Instruction>
Copy the data below exactly.

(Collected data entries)
□ □ □ □ □ □ □
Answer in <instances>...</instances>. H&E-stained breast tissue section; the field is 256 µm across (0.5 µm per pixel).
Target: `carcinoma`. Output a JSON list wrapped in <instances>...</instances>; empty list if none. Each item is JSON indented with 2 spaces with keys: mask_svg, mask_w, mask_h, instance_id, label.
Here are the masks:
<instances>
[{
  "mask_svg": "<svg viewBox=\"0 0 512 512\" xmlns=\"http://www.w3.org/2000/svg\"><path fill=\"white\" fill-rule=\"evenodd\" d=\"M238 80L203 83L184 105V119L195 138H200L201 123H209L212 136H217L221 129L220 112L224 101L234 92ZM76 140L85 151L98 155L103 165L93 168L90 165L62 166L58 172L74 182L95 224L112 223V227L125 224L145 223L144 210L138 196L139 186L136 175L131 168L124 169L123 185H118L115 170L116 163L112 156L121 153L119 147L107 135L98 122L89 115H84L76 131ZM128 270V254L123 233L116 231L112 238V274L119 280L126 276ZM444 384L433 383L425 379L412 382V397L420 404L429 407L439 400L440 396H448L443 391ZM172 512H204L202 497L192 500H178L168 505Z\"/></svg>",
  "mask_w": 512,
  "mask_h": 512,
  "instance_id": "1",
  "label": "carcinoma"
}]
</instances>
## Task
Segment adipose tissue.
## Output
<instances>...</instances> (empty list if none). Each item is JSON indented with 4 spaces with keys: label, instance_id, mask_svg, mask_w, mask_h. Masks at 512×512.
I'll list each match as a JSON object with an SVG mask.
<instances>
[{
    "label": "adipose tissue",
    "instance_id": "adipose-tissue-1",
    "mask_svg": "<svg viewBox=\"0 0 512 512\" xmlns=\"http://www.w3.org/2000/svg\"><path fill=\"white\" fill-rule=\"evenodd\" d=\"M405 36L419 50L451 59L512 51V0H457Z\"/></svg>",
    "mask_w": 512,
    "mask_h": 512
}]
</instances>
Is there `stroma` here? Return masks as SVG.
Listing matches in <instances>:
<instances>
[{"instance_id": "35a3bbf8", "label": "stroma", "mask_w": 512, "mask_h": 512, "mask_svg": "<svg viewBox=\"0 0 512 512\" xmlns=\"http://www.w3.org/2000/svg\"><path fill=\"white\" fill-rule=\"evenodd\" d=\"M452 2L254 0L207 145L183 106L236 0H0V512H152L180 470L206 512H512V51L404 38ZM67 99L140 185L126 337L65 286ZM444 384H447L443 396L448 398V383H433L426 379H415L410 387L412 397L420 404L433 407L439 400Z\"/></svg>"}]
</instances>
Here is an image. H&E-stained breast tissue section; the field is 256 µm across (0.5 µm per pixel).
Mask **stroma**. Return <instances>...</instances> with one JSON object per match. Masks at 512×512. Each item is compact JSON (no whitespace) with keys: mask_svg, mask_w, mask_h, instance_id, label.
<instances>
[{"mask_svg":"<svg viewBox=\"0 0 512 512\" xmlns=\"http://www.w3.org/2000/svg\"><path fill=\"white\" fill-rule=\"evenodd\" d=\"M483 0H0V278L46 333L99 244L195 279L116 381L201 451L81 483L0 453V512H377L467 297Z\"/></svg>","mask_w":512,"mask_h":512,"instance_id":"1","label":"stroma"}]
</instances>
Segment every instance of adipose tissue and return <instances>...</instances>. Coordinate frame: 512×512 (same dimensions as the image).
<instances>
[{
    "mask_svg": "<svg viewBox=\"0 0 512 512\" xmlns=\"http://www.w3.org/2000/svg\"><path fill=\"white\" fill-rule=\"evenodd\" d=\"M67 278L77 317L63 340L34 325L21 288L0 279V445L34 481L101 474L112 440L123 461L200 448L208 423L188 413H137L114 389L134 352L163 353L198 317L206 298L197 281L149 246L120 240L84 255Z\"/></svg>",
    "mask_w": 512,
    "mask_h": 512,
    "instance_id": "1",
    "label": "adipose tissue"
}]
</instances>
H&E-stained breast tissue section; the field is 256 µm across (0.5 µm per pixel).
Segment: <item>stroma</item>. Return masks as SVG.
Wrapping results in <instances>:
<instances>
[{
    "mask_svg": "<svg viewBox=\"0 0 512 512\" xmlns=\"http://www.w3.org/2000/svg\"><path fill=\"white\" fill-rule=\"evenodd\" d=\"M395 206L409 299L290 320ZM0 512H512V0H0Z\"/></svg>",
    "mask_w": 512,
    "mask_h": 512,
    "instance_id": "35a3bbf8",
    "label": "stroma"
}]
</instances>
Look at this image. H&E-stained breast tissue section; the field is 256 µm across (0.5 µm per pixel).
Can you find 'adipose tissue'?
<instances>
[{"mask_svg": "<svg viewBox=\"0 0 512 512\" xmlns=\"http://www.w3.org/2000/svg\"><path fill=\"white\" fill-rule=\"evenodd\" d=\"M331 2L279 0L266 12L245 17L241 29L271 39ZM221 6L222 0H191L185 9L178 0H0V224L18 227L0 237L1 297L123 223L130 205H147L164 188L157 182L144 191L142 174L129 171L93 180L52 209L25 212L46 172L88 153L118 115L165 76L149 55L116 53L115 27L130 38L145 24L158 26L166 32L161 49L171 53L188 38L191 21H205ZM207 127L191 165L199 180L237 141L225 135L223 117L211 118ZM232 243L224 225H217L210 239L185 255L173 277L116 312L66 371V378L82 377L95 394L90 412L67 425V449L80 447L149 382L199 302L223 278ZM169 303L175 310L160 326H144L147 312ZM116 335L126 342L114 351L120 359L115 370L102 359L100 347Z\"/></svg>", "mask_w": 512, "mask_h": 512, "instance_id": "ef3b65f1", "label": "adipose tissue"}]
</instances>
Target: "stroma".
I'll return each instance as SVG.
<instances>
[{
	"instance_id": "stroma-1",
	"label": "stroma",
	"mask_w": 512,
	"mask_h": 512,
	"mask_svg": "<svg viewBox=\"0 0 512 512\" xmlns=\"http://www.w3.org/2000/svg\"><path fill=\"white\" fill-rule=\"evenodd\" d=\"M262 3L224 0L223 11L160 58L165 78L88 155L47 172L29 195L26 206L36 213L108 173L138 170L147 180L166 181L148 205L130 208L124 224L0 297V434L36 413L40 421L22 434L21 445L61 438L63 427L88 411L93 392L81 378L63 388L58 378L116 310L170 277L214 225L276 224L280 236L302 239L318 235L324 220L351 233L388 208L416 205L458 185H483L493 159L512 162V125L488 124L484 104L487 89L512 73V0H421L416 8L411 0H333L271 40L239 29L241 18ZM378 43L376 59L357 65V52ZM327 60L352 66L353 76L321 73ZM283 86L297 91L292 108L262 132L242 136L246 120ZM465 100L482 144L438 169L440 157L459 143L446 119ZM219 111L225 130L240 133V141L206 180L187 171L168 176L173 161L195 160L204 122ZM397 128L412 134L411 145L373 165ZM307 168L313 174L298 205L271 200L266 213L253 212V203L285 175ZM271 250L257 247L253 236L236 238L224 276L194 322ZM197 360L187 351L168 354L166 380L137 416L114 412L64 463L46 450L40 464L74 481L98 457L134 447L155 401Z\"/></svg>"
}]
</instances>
□ □ □ □ □ □ □
Result of the task>
Answer in <instances>...</instances>. H&E-stained breast tissue section; the field is 256 µm across (0.5 µm per pixel).
Target: `carcinoma`. Output a JSON list wrapped in <instances>...</instances>; empty list if none. Each item is JSON indented with 2 spaces with keys: mask_svg, mask_w, mask_h, instance_id, label.
Here are the masks:
<instances>
[{
  "mask_svg": "<svg viewBox=\"0 0 512 512\" xmlns=\"http://www.w3.org/2000/svg\"><path fill=\"white\" fill-rule=\"evenodd\" d=\"M238 80L203 83L184 105V119L195 138H200L201 123H209L212 136H217L221 129L220 112L224 101L234 92ZM76 140L85 151L98 155L103 165L93 168L90 165L62 166L58 172L74 182L95 224L112 223V227L125 224L145 223L144 210L138 196L139 186L136 175L131 168L124 169L123 185H118L115 170L116 163L112 156L121 153L119 147L107 135L98 122L89 115H84L76 131ZM128 270V254L123 233L116 231L112 238V274L119 280L126 276ZM444 384L433 383L425 379L412 382V397L420 404L429 407L439 400L440 396H448L443 391ZM172 512H204L202 497L192 500H178L168 505Z\"/></svg>",
  "mask_w": 512,
  "mask_h": 512,
  "instance_id": "1",
  "label": "carcinoma"
}]
</instances>
## Task
Segment adipose tissue.
## Output
<instances>...</instances> (empty list if none). Each item is JSON indented with 4 spaces with keys: label, instance_id, mask_svg, mask_w, mask_h. Masks at 512×512.
I'll list each match as a JSON object with an SVG mask.
<instances>
[{
    "label": "adipose tissue",
    "instance_id": "adipose-tissue-1",
    "mask_svg": "<svg viewBox=\"0 0 512 512\" xmlns=\"http://www.w3.org/2000/svg\"><path fill=\"white\" fill-rule=\"evenodd\" d=\"M405 36L419 50L451 59L512 51V0H457Z\"/></svg>",
    "mask_w": 512,
    "mask_h": 512
}]
</instances>
Is there `stroma` here? Return masks as SVG.
Listing matches in <instances>:
<instances>
[{"instance_id": "35a3bbf8", "label": "stroma", "mask_w": 512, "mask_h": 512, "mask_svg": "<svg viewBox=\"0 0 512 512\" xmlns=\"http://www.w3.org/2000/svg\"><path fill=\"white\" fill-rule=\"evenodd\" d=\"M452 2L254 0L207 145L183 106L236 0H0V512H152L180 470L206 512H512V51L404 38ZM67 99L140 185L126 337L65 286ZM444 384H447L443 396L448 398V383H433L426 379H415L410 387L412 397L420 404L433 407L439 400Z\"/></svg>"}]
</instances>
Here is an image. H&E-stained breast tissue section; the field is 256 µm across (0.5 µm per pixel).
Mask **stroma**. Return <instances>...</instances> with one JSON object per match. Masks at 512×512. Each item is compact JSON (no whitespace) with keys: mask_svg, mask_w, mask_h, instance_id, label.
<instances>
[{"mask_svg":"<svg viewBox=\"0 0 512 512\" xmlns=\"http://www.w3.org/2000/svg\"><path fill=\"white\" fill-rule=\"evenodd\" d=\"M483 0H0V278L46 333L99 244L195 279L116 381L201 451L81 483L0 453V512H377L467 297Z\"/></svg>","mask_w":512,"mask_h":512,"instance_id":"1","label":"stroma"}]
</instances>
Segment every instance of adipose tissue and return <instances>...</instances>. Coordinate frame: 512×512 (same dimensions as the image).
<instances>
[{
    "mask_svg": "<svg viewBox=\"0 0 512 512\" xmlns=\"http://www.w3.org/2000/svg\"><path fill=\"white\" fill-rule=\"evenodd\" d=\"M67 278L77 317L63 340L34 325L21 288L0 279V445L34 481L101 474L112 440L123 461L200 448L208 423L188 413H137L114 389L134 352L163 353L198 317L206 298L197 281L149 246L120 240L84 255Z\"/></svg>",
    "mask_w": 512,
    "mask_h": 512,
    "instance_id": "1",
    "label": "adipose tissue"
}]
</instances>
H&E-stained breast tissue section; the field is 256 µm across (0.5 µm per pixel).
Segment: <item>stroma</item>. Return masks as SVG.
Wrapping results in <instances>:
<instances>
[{
    "mask_svg": "<svg viewBox=\"0 0 512 512\" xmlns=\"http://www.w3.org/2000/svg\"><path fill=\"white\" fill-rule=\"evenodd\" d=\"M395 206L409 299L290 320ZM0 512H512V0H0Z\"/></svg>",
    "mask_w": 512,
    "mask_h": 512,
    "instance_id": "35a3bbf8",
    "label": "stroma"
}]
</instances>
Look at this image. H&E-stained breast tissue section; the field is 256 µm across (0.5 µm per pixel).
Can you find 'adipose tissue'?
<instances>
[{"mask_svg": "<svg viewBox=\"0 0 512 512\" xmlns=\"http://www.w3.org/2000/svg\"><path fill=\"white\" fill-rule=\"evenodd\" d=\"M331 2L279 0L266 12L245 17L241 29L271 39ZM221 6L222 0H191L185 9L178 0H0V224L18 227L0 237L1 297L123 223L130 205H147L164 188L157 182L144 191L142 174L129 171L93 180L52 209L25 212L46 172L88 153L118 115L165 76L149 55L116 53L115 27L130 38L145 24L158 26L166 32L161 49L171 53L188 38L191 21H205ZM207 127L191 165L199 180L237 141L225 135L223 117L211 118ZM232 243L224 225H217L210 239L185 255L173 277L116 312L66 371V378L82 377L95 394L90 412L67 425V449L80 447L149 382L199 302L223 278ZM169 303L175 310L160 326H144L147 312ZM116 335L126 342L114 351L120 359L115 370L102 359L100 347Z\"/></svg>", "mask_w": 512, "mask_h": 512, "instance_id": "ef3b65f1", "label": "adipose tissue"}]
</instances>
Target: "stroma".
I'll return each instance as SVG.
<instances>
[{
	"instance_id": "stroma-1",
	"label": "stroma",
	"mask_w": 512,
	"mask_h": 512,
	"mask_svg": "<svg viewBox=\"0 0 512 512\" xmlns=\"http://www.w3.org/2000/svg\"><path fill=\"white\" fill-rule=\"evenodd\" d=\"M262 3L224 0L223 11L160 58L165 78L88 155L47 172L29 195L26 206L36 213L108 173L138 170L147 180L166 181L148 205L130 208L124 224L0 297V434L36 413L40 421L22 434L21 445L61 438L63 427L88 411L93 392L81 378L63 388L58 378L116 310L170 277L214 225L276 224L280 236L302 239L318 235L324 220L351 233L388 208L416 205L458 185H483L493 159L512 162V125L488 124L484 104L487 89L512 73V0H421L416 8L411 0H333L271 40L239 29L241 18ZM378 43L376 59L357 65V52ZM327 60L352 66L353 76L321 73ZM283 86L297 91L292 108L262 132L242 136L246 120ZM465 100L482 144L438 169L440 157L459 143L446 119ZM219 111L225 130L240 133V141L206 180L187 171L168 176L173 161L195 160L204 122ZM397 128L412 134L411 145L373 165ZM307 168L313 174L298 205L271 200L266 213L253 212V203L285 175ZM271 250L257 247L253 236L236 238L224 276L194 322ZM197 360L187 351L168 354L166 380L137 416L114 412L64 463L46 450L40 464L74 481L98 457L134 447L155 401Z\"/></svg>"
}]
</instances>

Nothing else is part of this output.